(The records)
╭──

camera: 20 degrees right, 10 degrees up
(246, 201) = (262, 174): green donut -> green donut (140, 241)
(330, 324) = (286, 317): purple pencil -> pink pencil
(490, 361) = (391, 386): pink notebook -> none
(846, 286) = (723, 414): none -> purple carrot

╰──
╭──

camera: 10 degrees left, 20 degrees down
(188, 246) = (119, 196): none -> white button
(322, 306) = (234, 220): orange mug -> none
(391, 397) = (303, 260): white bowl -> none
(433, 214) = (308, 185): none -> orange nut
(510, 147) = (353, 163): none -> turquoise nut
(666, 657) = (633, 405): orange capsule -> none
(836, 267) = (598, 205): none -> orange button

╰──
╭──

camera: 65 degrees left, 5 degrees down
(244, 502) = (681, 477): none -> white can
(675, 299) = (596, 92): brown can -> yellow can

╰──

(What to produce)
All lines above between those holding "camera: 10 degrees left, 20 degrees down" and "(836, 267) = (598, 205): none", inclusive, must be set down unchanged, and no other line may be included.

(Reply to the task)
camera: 10 degrees left, 20 degrees down
(188, 246) = (119, 196): none -> white button
(322, 306) = (234, 220): orange mug -> none
(391, 397) = (303, 260): white bowl -> none
(433, 214) = (308, 185): none -> orange nut
(510, 147) = (353, 163): none -> turquoise nut
(666, 657) = (633, 405): orange capsule -> none
(836, 267) = (598, 205): none -> orange button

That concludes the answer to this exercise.